> [EXERCISE PROMPT]: When copying the data below, keep only the lines from the one with "R106: 47k (GND, N4) -> none" through the one with "R107: 13k (N3, VSS) -> 13k (N3, VS)", word for word, and skip the pictures.
:: GIVEN RECORDS
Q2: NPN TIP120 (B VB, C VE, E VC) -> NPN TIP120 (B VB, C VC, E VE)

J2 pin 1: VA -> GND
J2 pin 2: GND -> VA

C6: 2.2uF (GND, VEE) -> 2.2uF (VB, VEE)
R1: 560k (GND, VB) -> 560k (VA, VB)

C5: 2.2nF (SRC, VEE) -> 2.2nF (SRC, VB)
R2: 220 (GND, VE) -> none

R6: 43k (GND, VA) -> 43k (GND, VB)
::::
:: GIVEN RECORDS
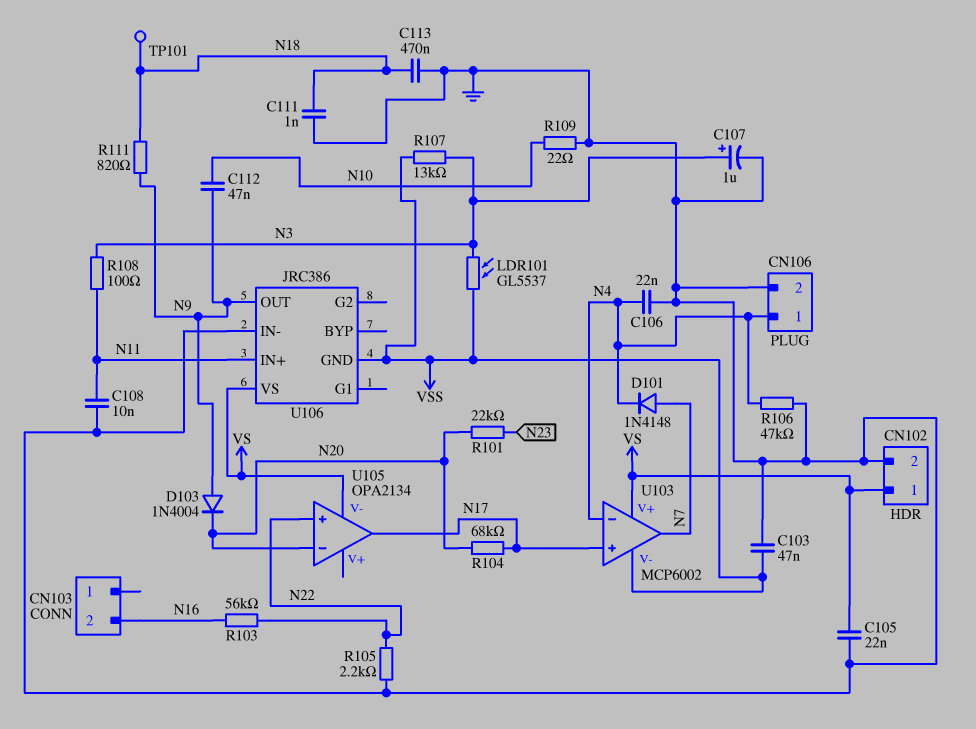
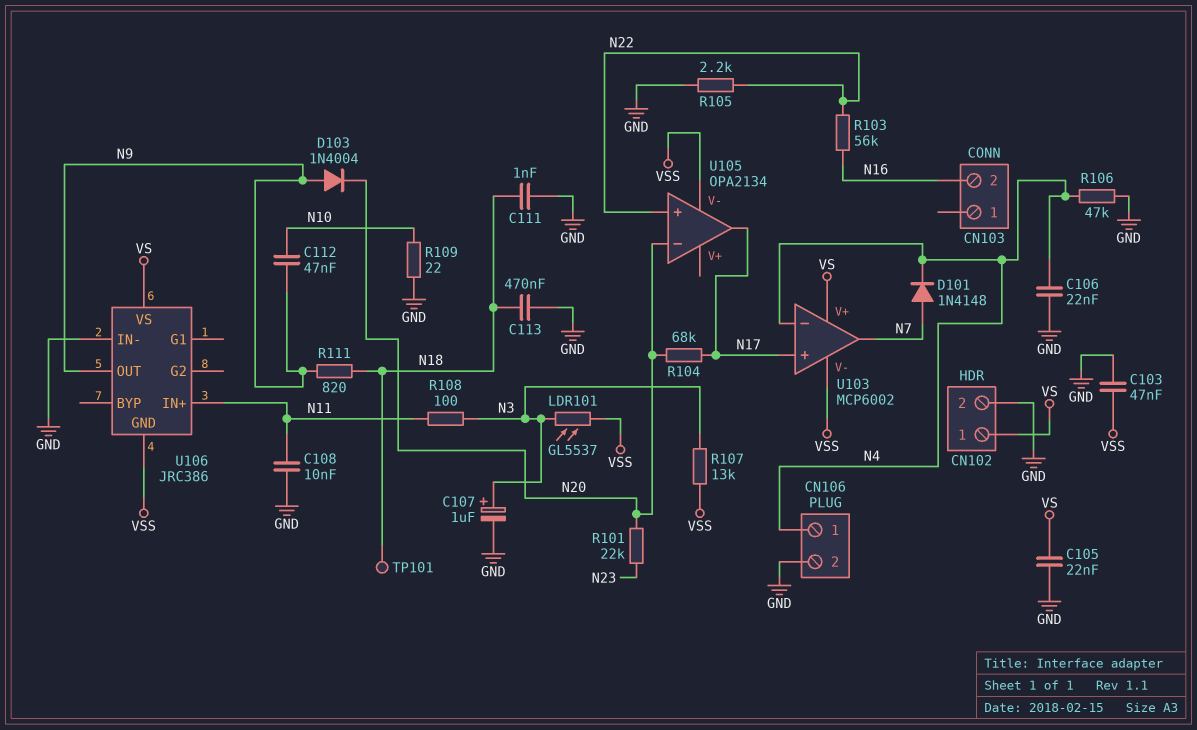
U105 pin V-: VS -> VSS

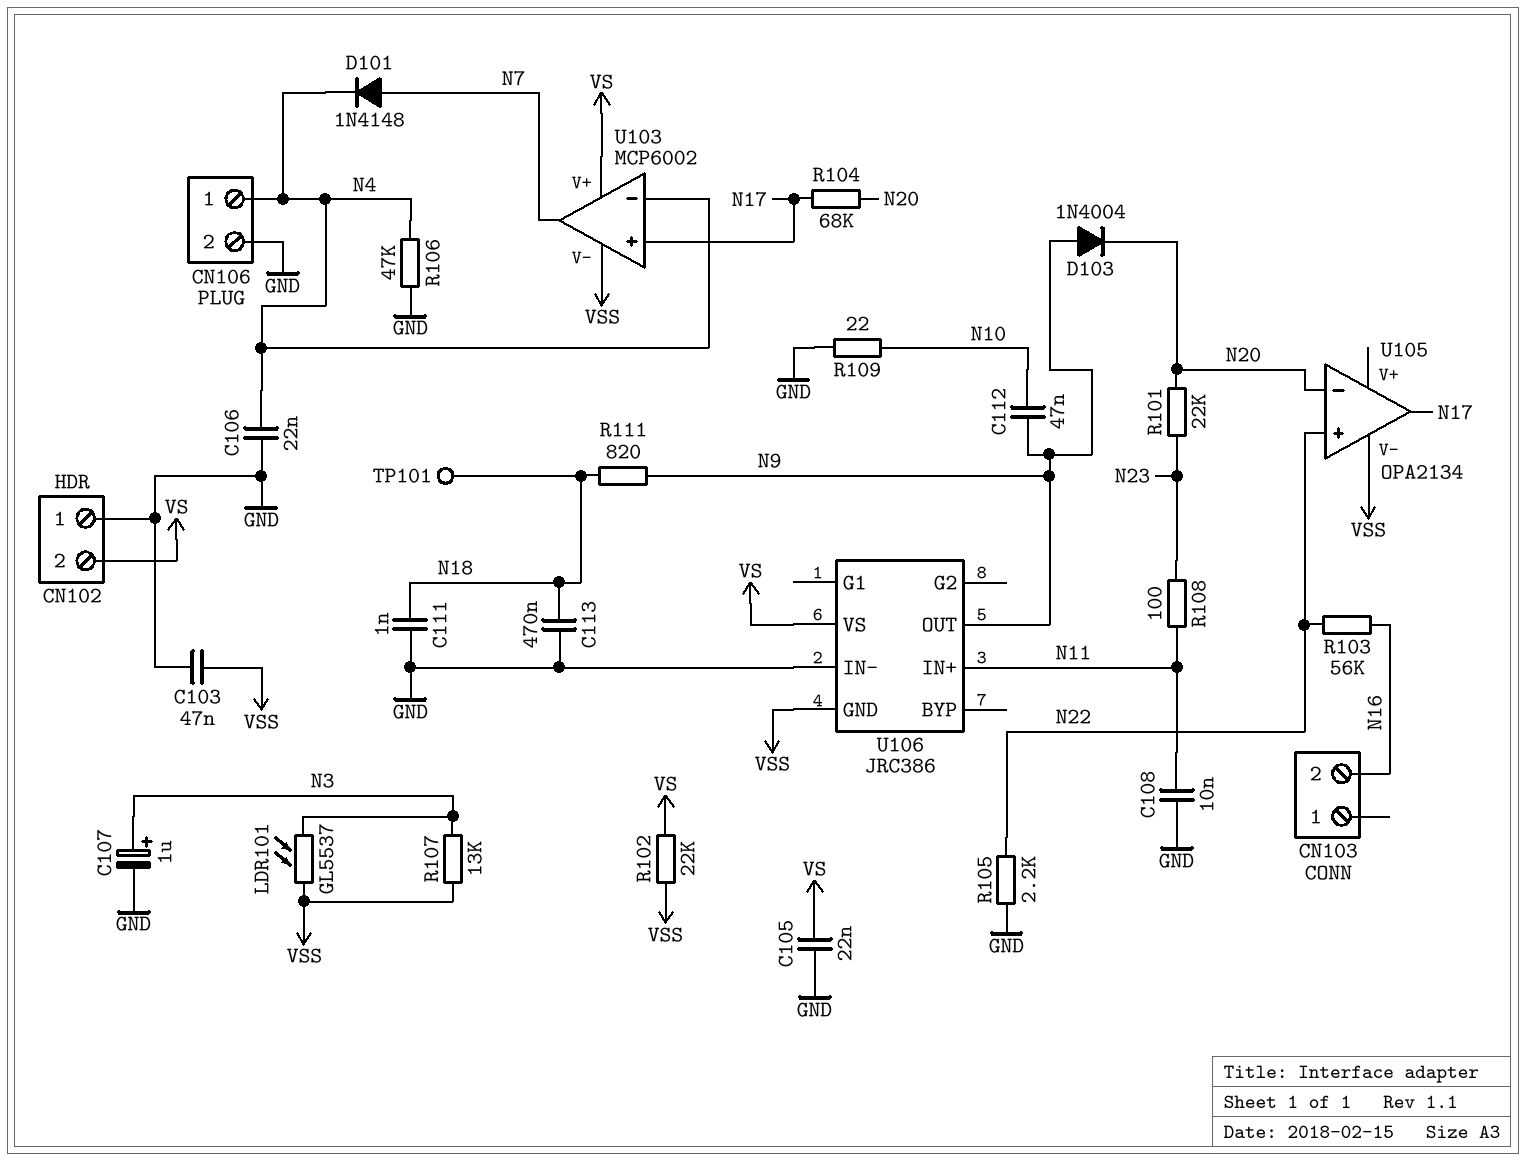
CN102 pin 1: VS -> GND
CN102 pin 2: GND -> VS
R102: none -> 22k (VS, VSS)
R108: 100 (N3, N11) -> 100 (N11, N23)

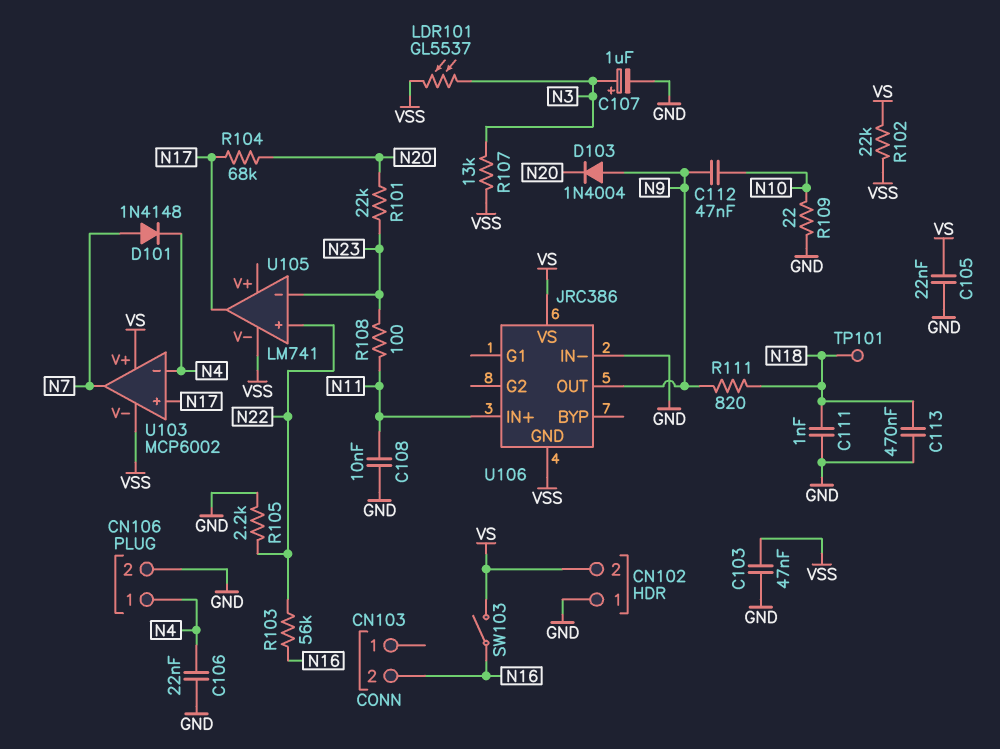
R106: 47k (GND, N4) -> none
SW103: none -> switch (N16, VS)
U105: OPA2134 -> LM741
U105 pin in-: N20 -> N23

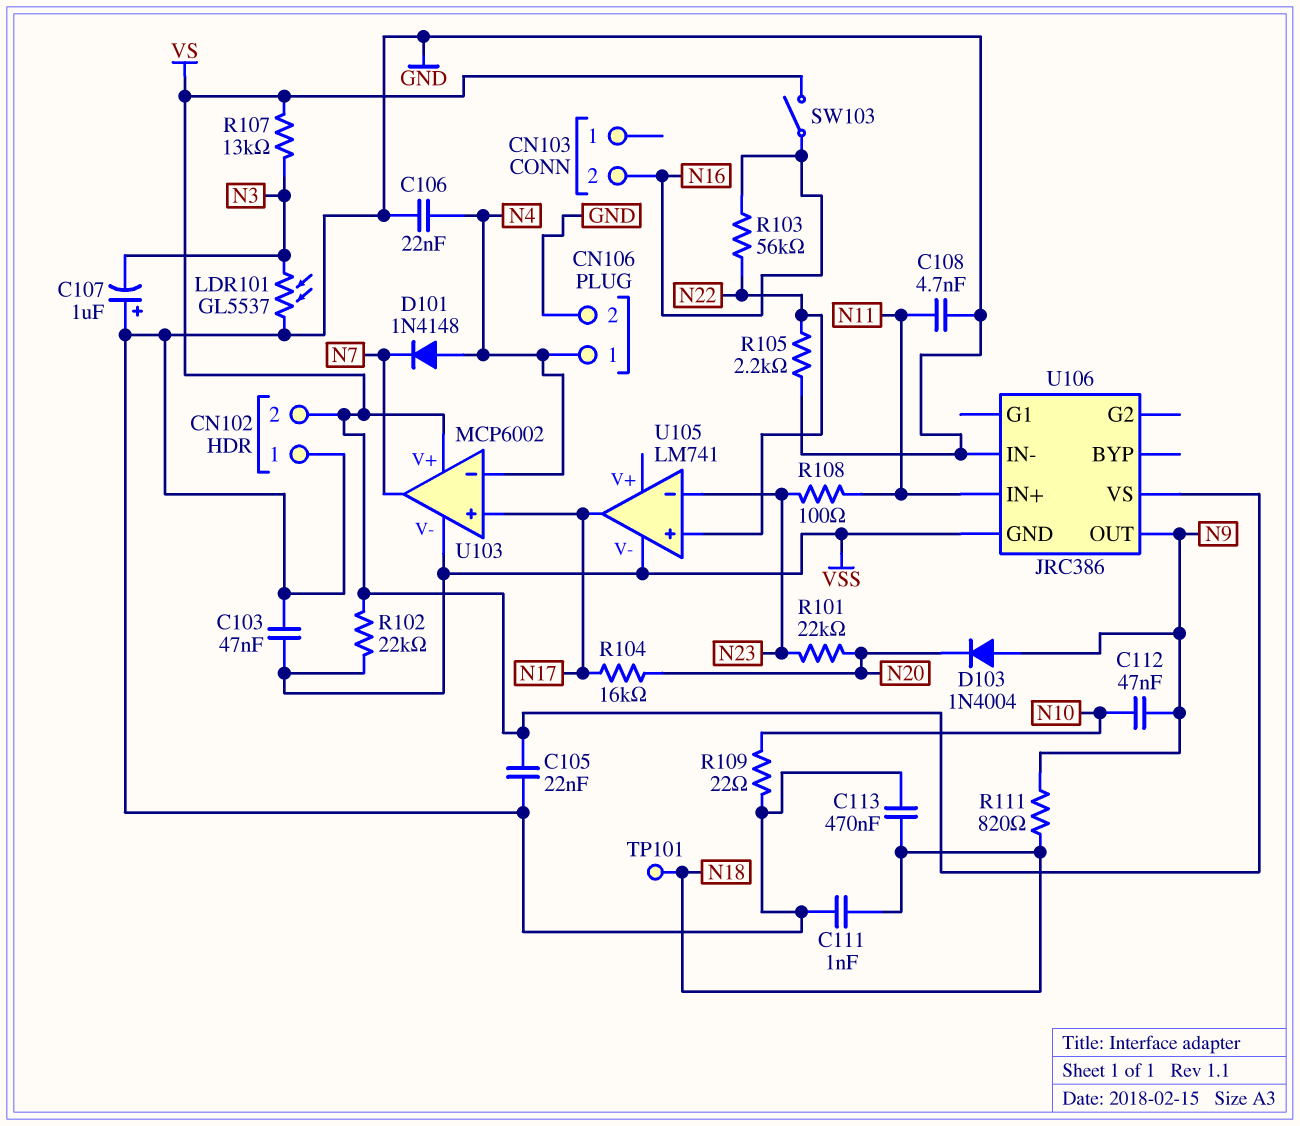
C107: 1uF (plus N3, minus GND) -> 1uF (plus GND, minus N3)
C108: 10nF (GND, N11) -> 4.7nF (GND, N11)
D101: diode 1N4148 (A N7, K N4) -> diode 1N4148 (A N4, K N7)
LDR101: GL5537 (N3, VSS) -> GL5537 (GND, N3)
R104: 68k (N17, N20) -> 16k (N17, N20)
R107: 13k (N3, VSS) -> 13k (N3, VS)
::::
> [RESULT FOR THIS TASK]:
R106: 47k (GND, N4) -> none
SW103: none -> switch (N16, VS)
U105: OPA2134 -> LM741
U105 pin in-: N20 -> N23

C107: 1uF (plus N3, minus GND) -> 1uF (plus GND, minus N3)
C108: 10nF (GND, N11) -> 4.7nF (GND, N11)
D101: diode 1N4148 (A N7, K N4) -> diode 1N4148 (A N4, K N7)
LDR101: GL5537 (N3, VSS) -> GL5537 (GND, N3)
R104: 68k (N17, N20) -> 16k (N17, N20)
R107: 13k (N3, VSS) -> 13k (N3, VS)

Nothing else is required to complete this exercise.